_ASSIGNMENT_:
Leave out the pictures, and reproduce exactly the lines from the line containing "white strawberry [179,278,236,326]" through the final line of the entries.
== GIVEN ENTRIES
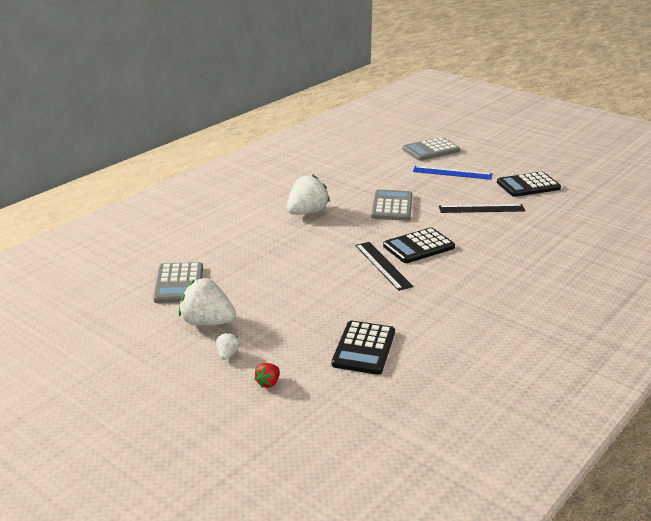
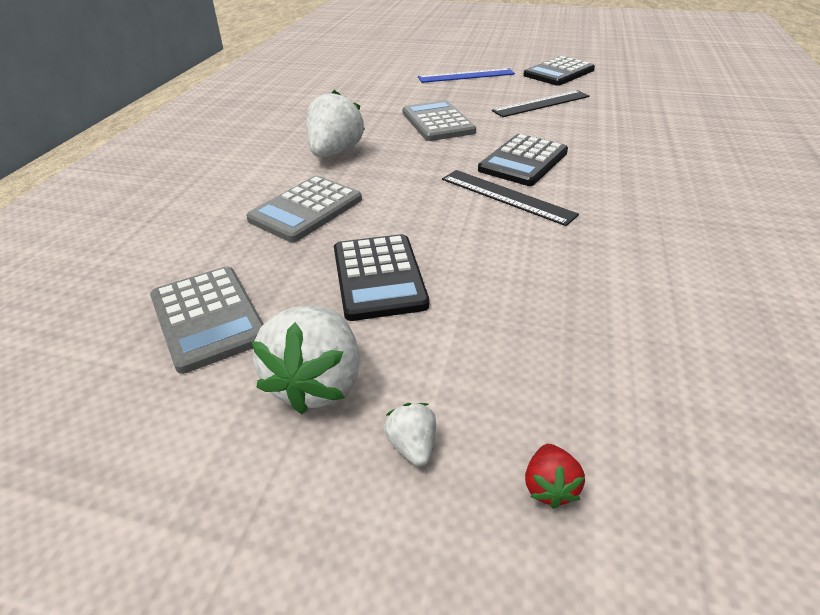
camera: 25 degrees left, 10 degrees up
white strawberry [179,278,236,326] -> white strawberry turned 75 degrees counterclockwise [251,306,360,414]
black calculator [332,321,395,375] -> black calculator moved to [334,234,429,321]
grey calculator [402,137,460,161] -> grey calculator moved to [246,176,362,242]

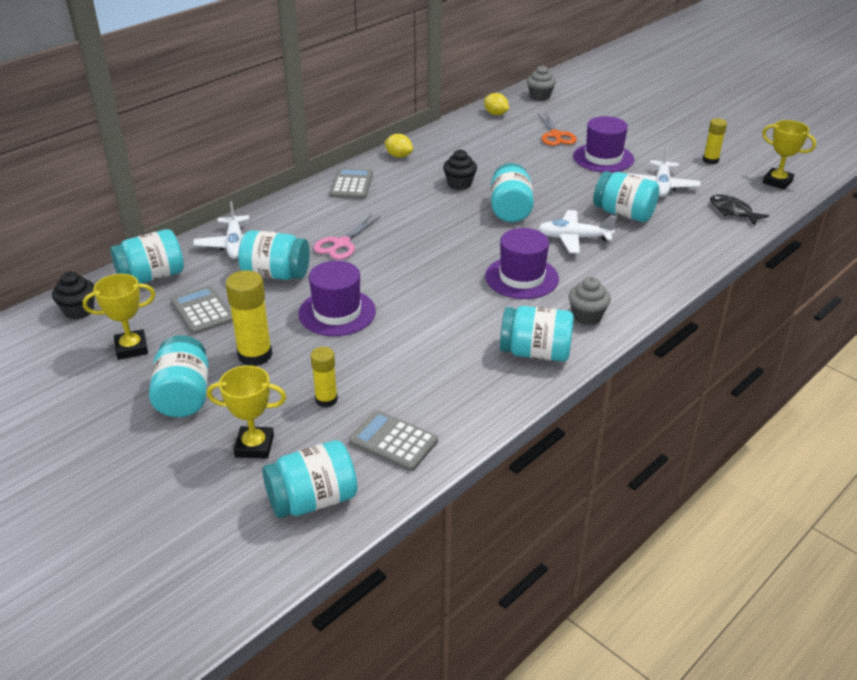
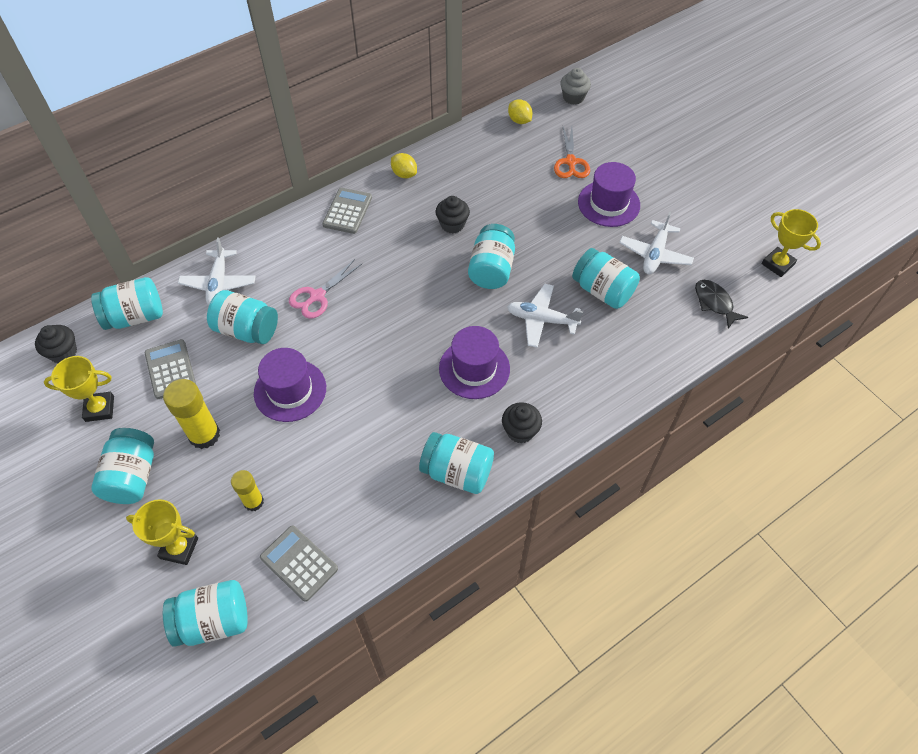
camera: 10 degrees right, 20 degrees up
grey cupcake [569,277,611,325] -> black cupcake [502,402,542,443]
yellow glue stick [703,118,727,164] -> none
====
_ANSWER_:
white strawberry [179,278,236,326] -> white strawberry turned 75 degrees counterclockwise [251,306,360,414]
black calculator [332,321,395,375] -> black calculator moved to [334,234,429,321]
grey calculator [402,137,460,161] -> grey calculator moved to [246,176,362,242]

camera: 10 degrees right, 20 degrees up
grey cupcake [569,277,611,325] -> black cupcake [502,402,542,443]
yellow glue stick [703,118,727,164] -> none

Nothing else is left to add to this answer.